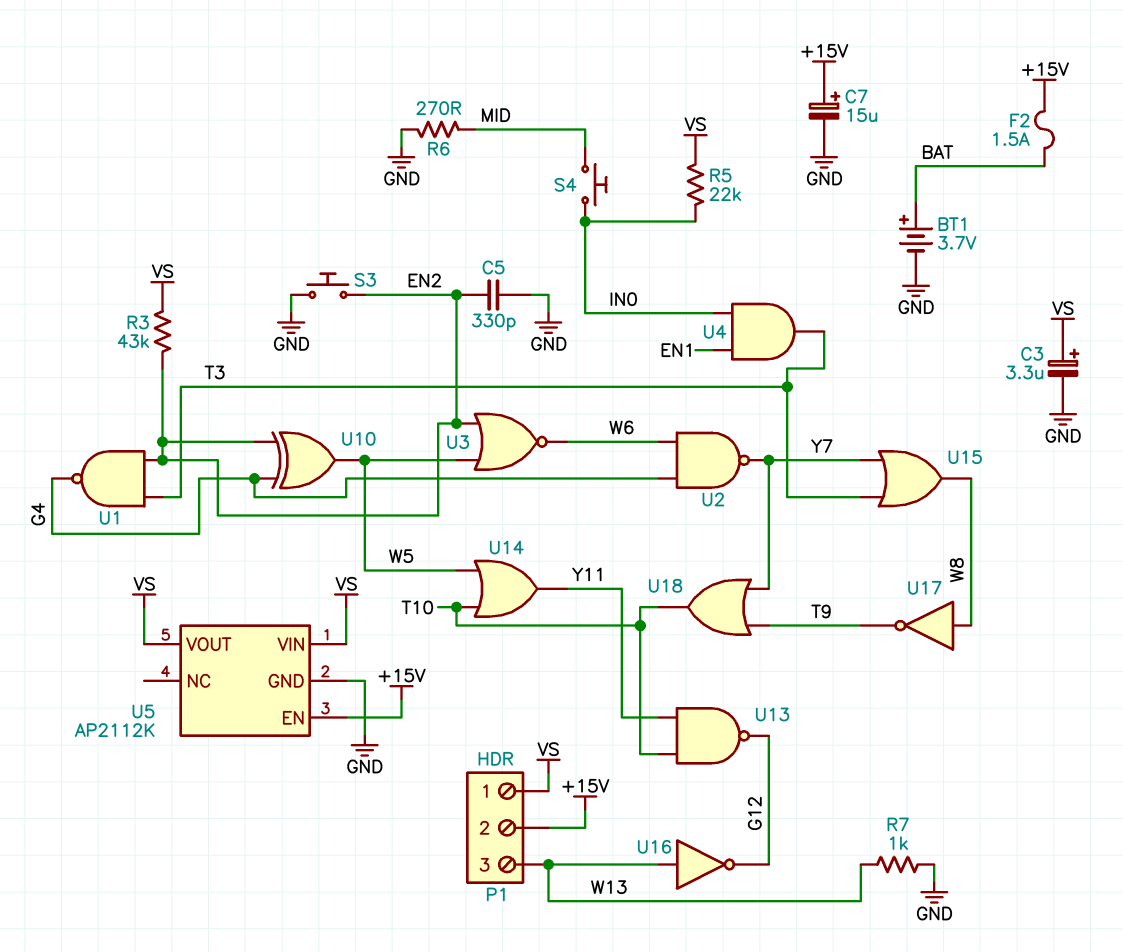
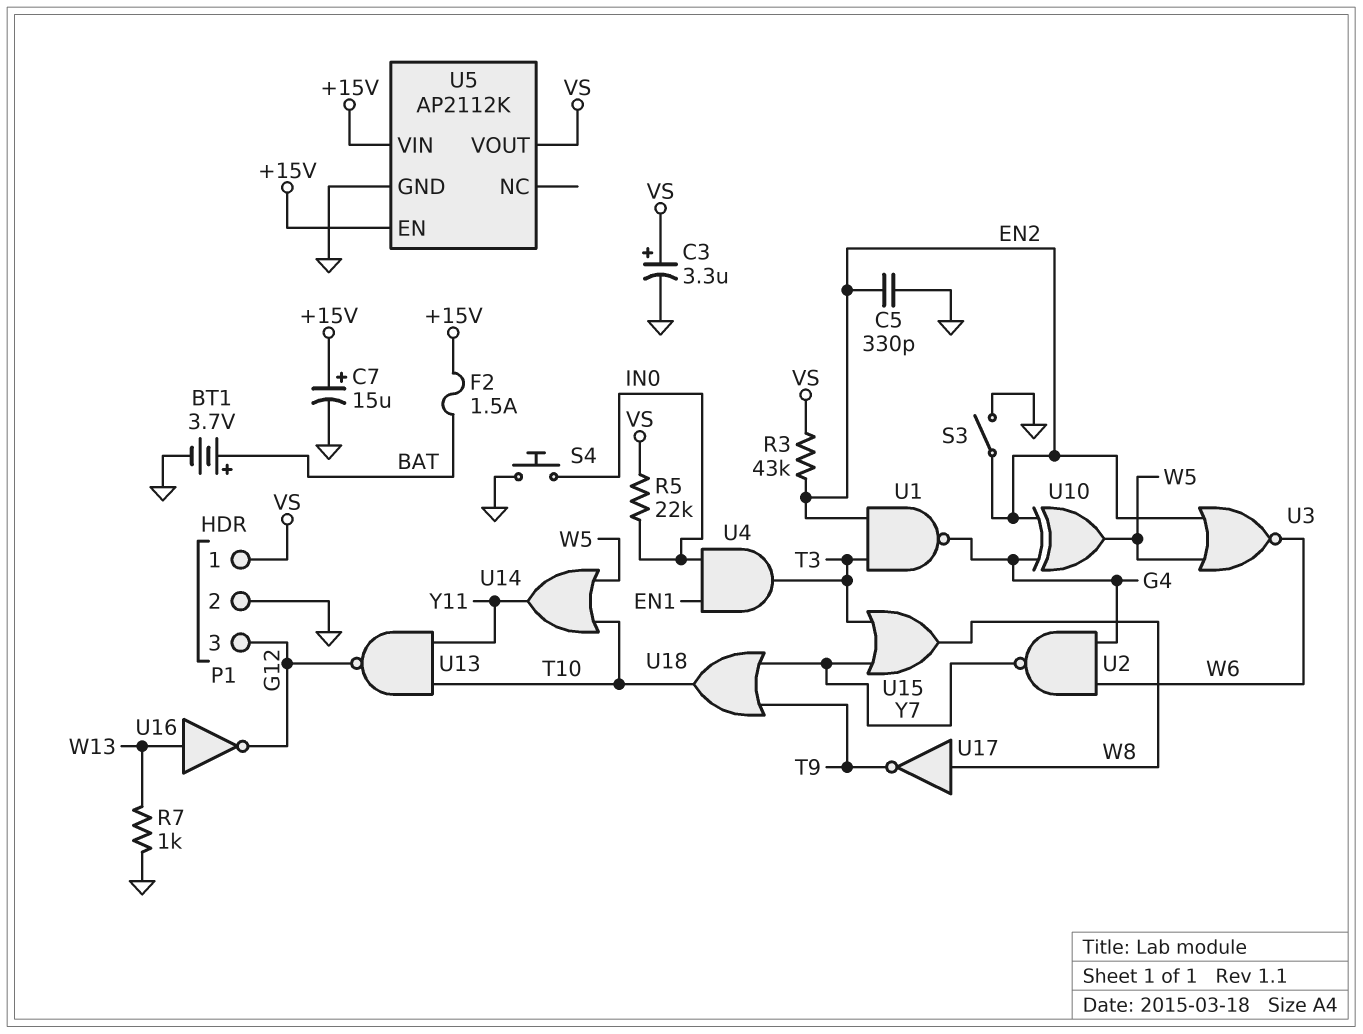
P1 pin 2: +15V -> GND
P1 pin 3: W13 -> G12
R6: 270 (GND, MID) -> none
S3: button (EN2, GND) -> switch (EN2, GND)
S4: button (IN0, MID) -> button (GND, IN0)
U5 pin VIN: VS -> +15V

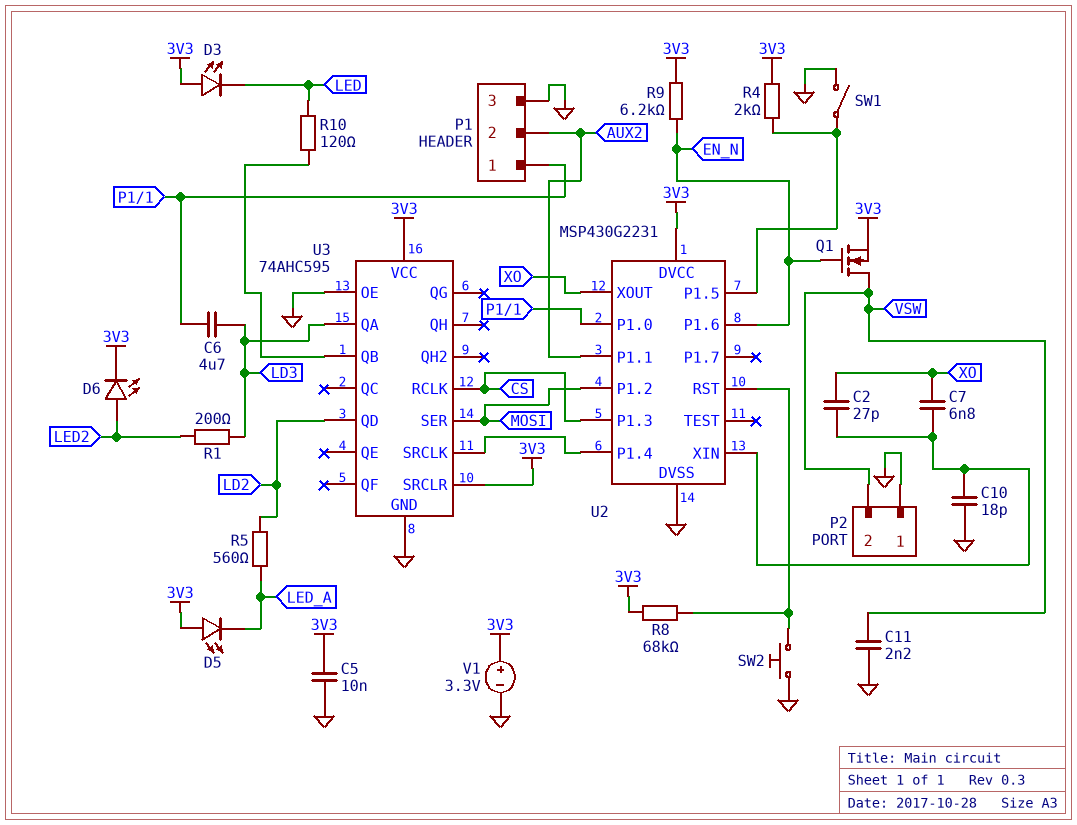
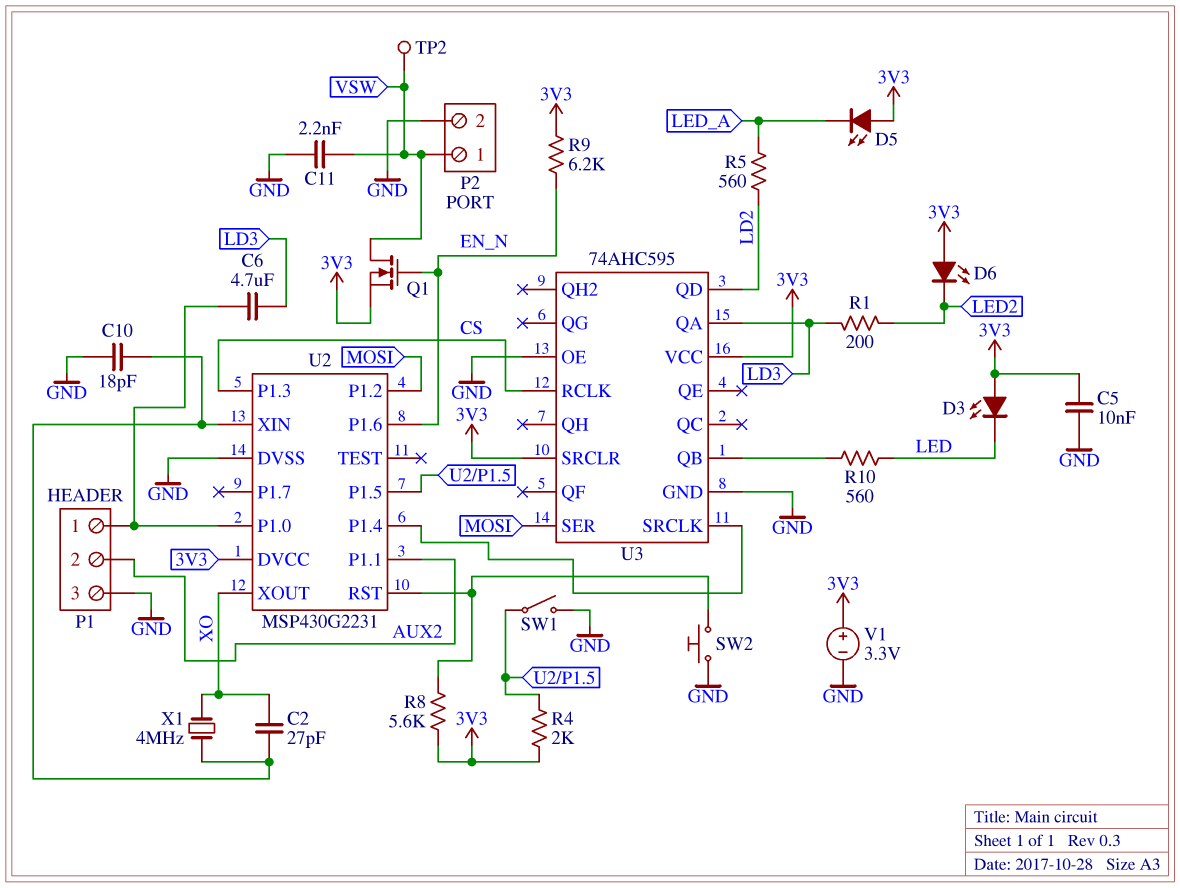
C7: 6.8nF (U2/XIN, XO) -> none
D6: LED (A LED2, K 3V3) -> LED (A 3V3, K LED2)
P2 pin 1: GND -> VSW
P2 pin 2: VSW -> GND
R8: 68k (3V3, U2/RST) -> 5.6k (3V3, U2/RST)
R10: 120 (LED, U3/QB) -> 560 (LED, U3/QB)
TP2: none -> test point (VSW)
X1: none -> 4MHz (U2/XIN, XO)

________________

### Directions
Please give the data again in full, exactly as written, but without any images.

### Answer area
P1 pin 2: +15V -> GND
P1 pin 3: W13 -> G12
R6: 270 (GND, MID) -> none
S3: button (EN2, GND) -> switch (EN2, GND)
S4: button (IN0, MID) -> button (GND, IN0)
U5 pin VIN: VS -> +15V

C7: 6.8nF (U2/XIN, XO) -> none
D6: LED (A LED2, K 3V3) -> LED (A 3V3, K LED2)
P2 pin 1: GND -> VSW
P2 pin 2: VSW -> GND
R8: 68k (3V3, U2/RST) -> 5.6k (3V3, U2/RST)
R10: 120 (LED, U3/QB) -> 560 (LED, U3/QB)
TP2: none -> test point (VSW)
X1: none -> 4MHz (U2/XIN, XO)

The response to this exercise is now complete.